• [What is expected]
Among the records, how many lines carry the string "yellow"? Give that number with nothing added.

######

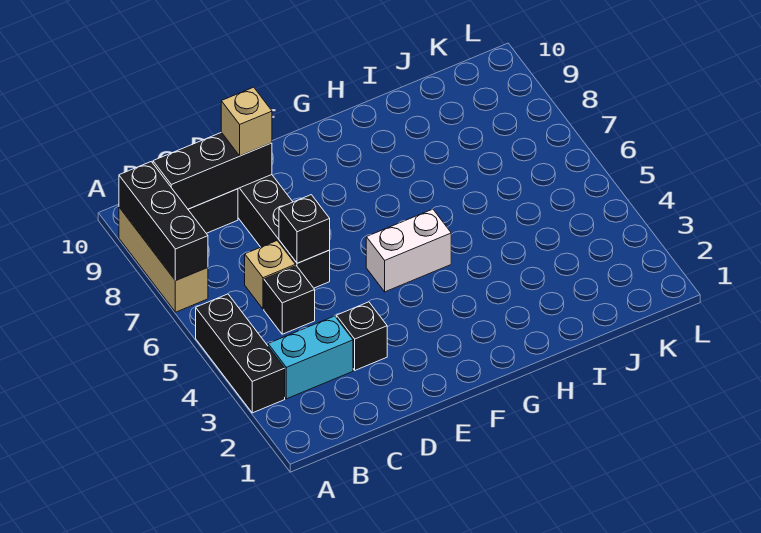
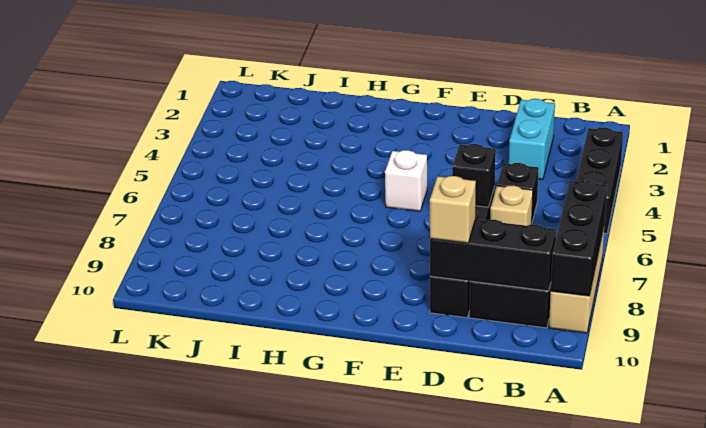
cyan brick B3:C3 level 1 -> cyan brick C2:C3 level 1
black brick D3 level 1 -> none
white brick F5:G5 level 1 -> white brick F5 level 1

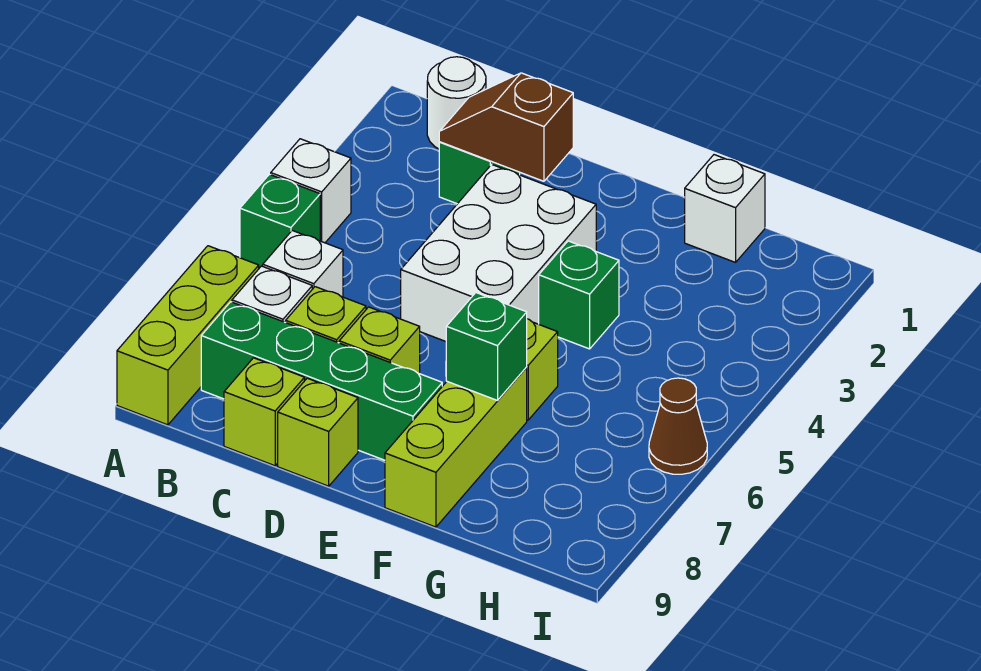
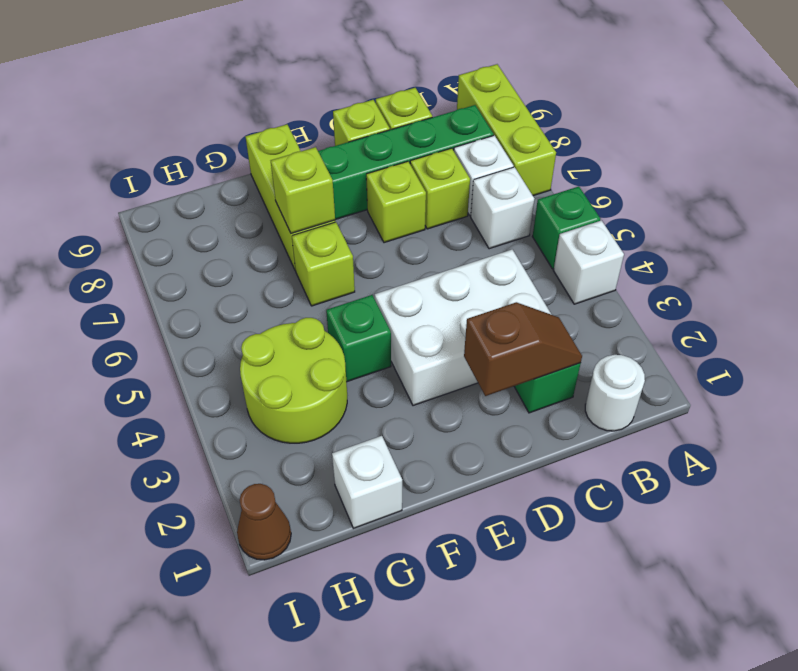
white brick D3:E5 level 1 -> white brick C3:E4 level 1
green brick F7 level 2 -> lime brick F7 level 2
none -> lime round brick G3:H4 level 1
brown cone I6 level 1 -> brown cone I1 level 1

######

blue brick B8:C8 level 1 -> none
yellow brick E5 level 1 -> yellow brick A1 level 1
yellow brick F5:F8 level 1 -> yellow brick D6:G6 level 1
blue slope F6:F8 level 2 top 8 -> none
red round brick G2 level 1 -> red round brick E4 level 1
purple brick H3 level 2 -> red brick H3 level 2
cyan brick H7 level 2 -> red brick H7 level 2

######

• [Completed task]
2